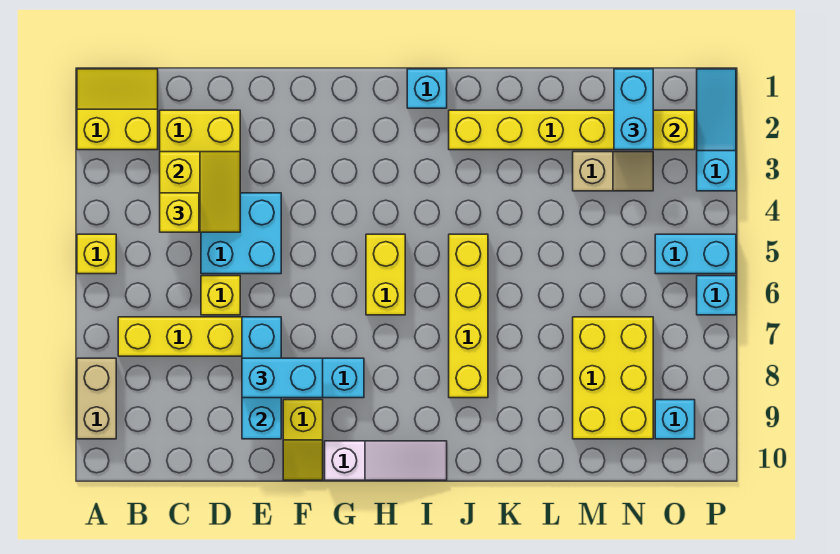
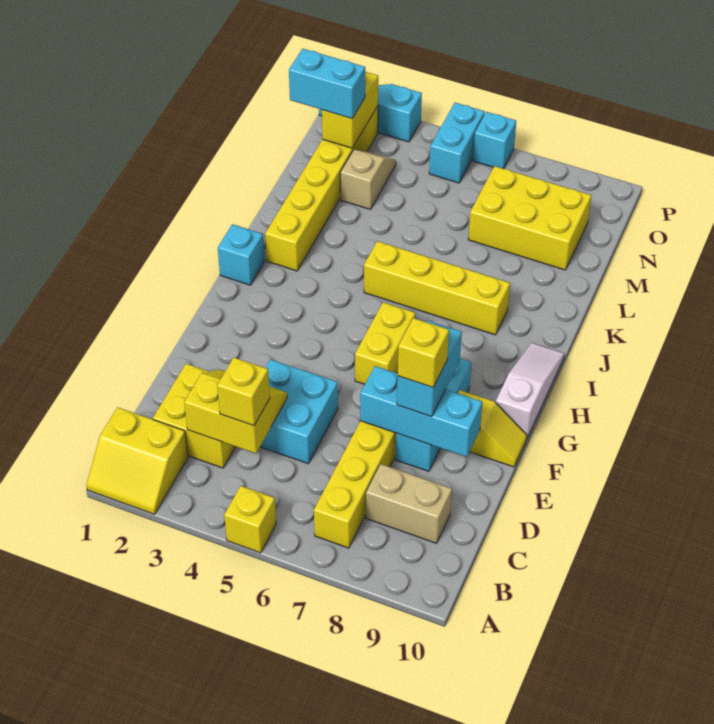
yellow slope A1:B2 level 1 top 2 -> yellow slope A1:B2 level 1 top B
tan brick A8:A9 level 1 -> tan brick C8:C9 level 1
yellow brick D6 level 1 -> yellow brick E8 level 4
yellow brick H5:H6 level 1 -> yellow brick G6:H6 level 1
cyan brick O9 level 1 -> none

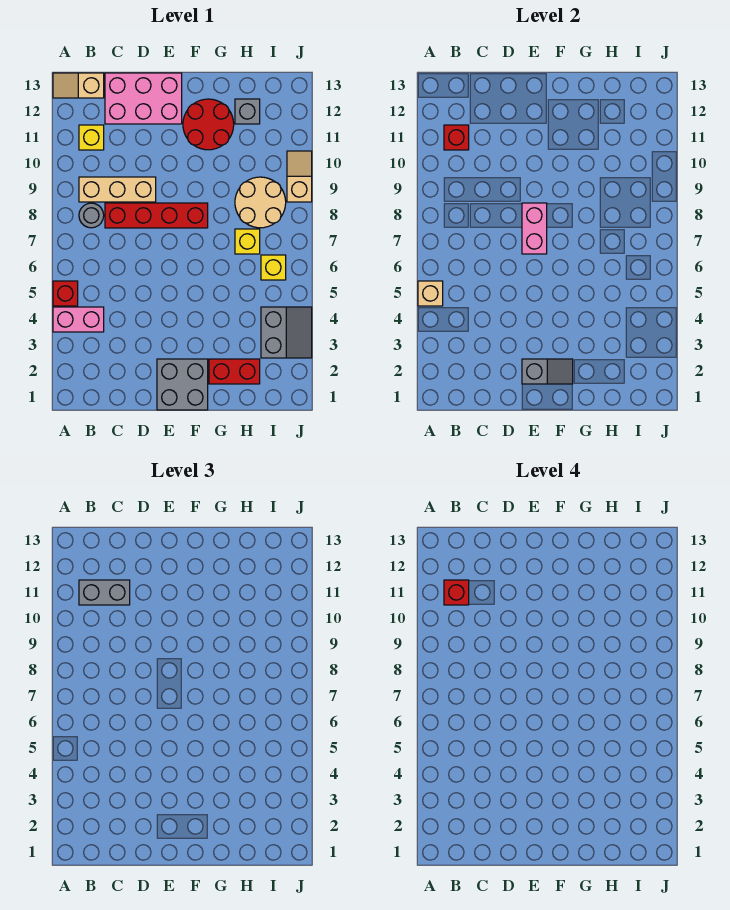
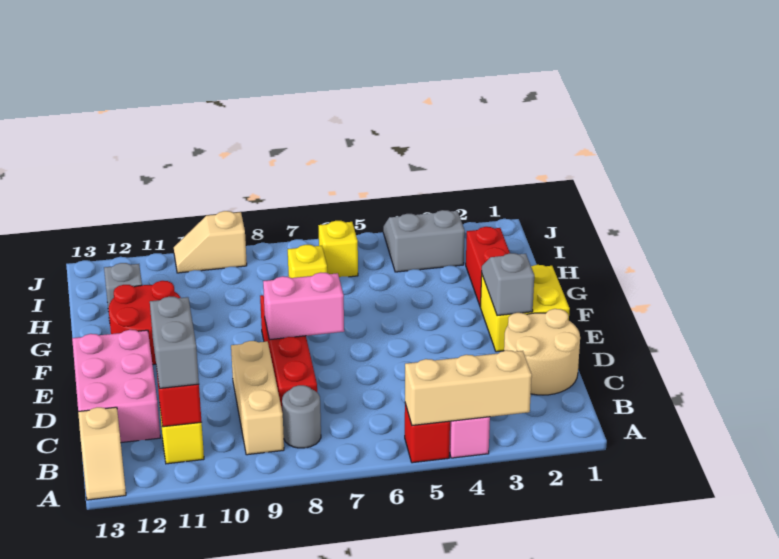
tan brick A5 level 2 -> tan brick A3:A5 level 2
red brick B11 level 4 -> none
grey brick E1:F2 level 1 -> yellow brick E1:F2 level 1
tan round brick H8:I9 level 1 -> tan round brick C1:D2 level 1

• **Task prompt**
Word-for-word output of the material above is needed, with the pictures left out.

• **Exercise solution**
yellow slope A1:B2 level 1 top 2 -> yellow slope A1:B2 level 1 top B
tan brick A8:A9 level 1 -> tan brick C8:C9 level 1
yellow brick D6 level 1 -> yellow brick E8 level 4
yellow brick H5:H6 level 1 -> yellow brick G6:H6 level 1
cyan brick O9 level 1 -> none

tan brick A5 level 2 -> tan brick A3:A5 level 2
red brick B11 level 4 -> none
grey brick E1:F2 level 1 -> yellow brick E1:F2 level 1
tan round brick H8:I9 level 1 -> tan round brick C1:D2 level 1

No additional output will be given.